Material to process Start Marker

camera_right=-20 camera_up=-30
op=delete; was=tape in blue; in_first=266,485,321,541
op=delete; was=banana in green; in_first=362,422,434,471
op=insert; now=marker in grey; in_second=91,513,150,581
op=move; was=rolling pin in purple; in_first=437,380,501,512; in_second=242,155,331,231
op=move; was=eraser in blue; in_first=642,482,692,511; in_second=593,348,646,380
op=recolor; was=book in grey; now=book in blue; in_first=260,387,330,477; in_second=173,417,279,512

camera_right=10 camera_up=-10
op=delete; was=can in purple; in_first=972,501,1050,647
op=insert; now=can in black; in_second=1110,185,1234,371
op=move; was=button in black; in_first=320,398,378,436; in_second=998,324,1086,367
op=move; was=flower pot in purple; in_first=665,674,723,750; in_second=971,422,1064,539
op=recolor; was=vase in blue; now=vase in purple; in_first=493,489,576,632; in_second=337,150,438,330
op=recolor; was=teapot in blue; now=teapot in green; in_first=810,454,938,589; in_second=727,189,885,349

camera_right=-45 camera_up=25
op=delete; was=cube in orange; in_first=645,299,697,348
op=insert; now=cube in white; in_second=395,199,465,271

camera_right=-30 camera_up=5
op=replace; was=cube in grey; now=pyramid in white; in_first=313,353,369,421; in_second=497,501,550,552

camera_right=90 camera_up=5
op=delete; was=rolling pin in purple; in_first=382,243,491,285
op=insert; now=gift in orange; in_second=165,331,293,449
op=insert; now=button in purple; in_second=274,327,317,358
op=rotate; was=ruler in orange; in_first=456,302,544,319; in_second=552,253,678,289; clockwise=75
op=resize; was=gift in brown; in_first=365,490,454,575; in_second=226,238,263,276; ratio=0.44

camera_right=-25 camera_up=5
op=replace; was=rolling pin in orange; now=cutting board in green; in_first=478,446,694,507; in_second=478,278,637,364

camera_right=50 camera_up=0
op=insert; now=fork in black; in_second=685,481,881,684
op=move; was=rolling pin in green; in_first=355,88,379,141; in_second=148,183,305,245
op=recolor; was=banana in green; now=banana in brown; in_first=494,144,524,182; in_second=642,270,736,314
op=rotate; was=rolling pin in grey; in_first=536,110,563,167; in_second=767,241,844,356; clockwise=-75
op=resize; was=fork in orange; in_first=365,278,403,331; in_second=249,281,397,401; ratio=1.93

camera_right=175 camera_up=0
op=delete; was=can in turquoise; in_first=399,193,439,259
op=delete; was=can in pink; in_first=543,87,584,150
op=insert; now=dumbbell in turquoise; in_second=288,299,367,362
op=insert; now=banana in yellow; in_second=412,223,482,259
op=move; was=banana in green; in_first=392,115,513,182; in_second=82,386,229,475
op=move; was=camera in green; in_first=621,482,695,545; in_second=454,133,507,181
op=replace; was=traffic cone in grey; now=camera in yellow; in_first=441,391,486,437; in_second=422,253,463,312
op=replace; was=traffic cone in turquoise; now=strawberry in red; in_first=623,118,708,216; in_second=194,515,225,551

Material to process End Marker

**What needs to be done**
The data is to be given again in full, with every line exact.

**Output below**
camera_right=-20 camera_up=-30
op=delete; was=tape in blue; in_first=266,485,321,541
op=delete; was=banana in green; in_first=362,422,434,471
op=insert; now=marker in grey; in_second=91,513,150,581
op=move; was=rolling pin in purple; in_first=437,380,501,512; in_second=242,155,331,231
op=move; was=eraser in blue; in_first=642,482,692,511; in_second=593,348,646,380
op=recolor; was=book in grey; now=book in blue; in_first=260,387,330,477; in_second=173,417,279,512

camera_right=10 camera_up=-10
op=delete; was=can in purple; in_first=972,501,1050,647
op=insert; now=can in black; in_second=1110,185,1234,371
op=move; was=button in black; in_first=320,398,378,436; in_second=998,324,1086,367
op=move; was=flower pot in purple; in_first=665,674,723,750; in_second=971,422,1064,539
op=recolor; was=vase in blue; now=vase in purple; in_first=493,489,576,632; in_second=337,150,438,330
op=recolor; was=teapot in blue; now=teapot in green; in_first=810,454,938,589; in_second=727,189,885,349

camera_right=-45 camera_up=25
op=delete; was=cube in orange; in_first=645,299,697,348
op=insert; now=cube in white; in_second=395,199,465,271

camera_right=-30 camera_up=5
op=replace; was=cube in grey; now=pyramid in white; in_first=313,353,369,421; in_second=497,501,550,552

camera_right=90 camera_up=5
op=delete; was=rolling pin in purple; in_first=382,243,491,285
op=insert; now=gift in orange; in_second=165,331,293,449
op=insert; now=button in purple; in_second=274,327,317,358
op=rotate; was=ruler in orange; in_first=456,302,544,319; in_second=552,253,678,289; clockwise=75
op=resize; was=gift in brown; in_first=365,490,454,575; in_second=226,238,263,276; ratio=0.44

camera_right=-25 camera_up=5
op=replace; was=rolling pin in orange; now=cutting board in green; in_first=478,446,694,507; in_second=478,278,637,364

camera_right=50 camera_up=0
op=insert; now=fork in black; in_second=685,481,881,684
op=move; was=rolling pin in green; in_first=355,88,379,141; in_second=148,183,305,245
op=recolor; was=banana in green; now=banana in brown; in_first=494,144,524,182; in_second=642,270,736,314
op=rotate; was=rolling pin in grey; in_first=536,110,563,167; in_second=767,241,844,356; clockwise=-75
op=resize; was=fork in orange; in_first=365,278,403,331; in_second=249,281,397,401; ratio=1.93

camera_right=175 camera_up=0
op=delete; was=can in turquoise; in_first=399,193,439,259
op=delete; was=can in pink; in_first=543,87,584,150
op=insert; now=dumbbell in turquoise; in_second=288,299,367,362
op=insert; now=banana in yellow; in_second=412,223,482,259
op=move; was=banana in green; in_first=392,115,513,182; in_second=82,386,229,475
op=move; was=camera in green; in_first=621,482,695,545; in_second=454,133,507,181
op=replace; was=traffic cone in grey; now=camera in yellow; in_first=441,391,486,437; in_second=422,253,463,312
op=replace; was=traffic cone in turquoise; now=strawberry in red; in_first=623,118,708,216; in_second=194,515,225,551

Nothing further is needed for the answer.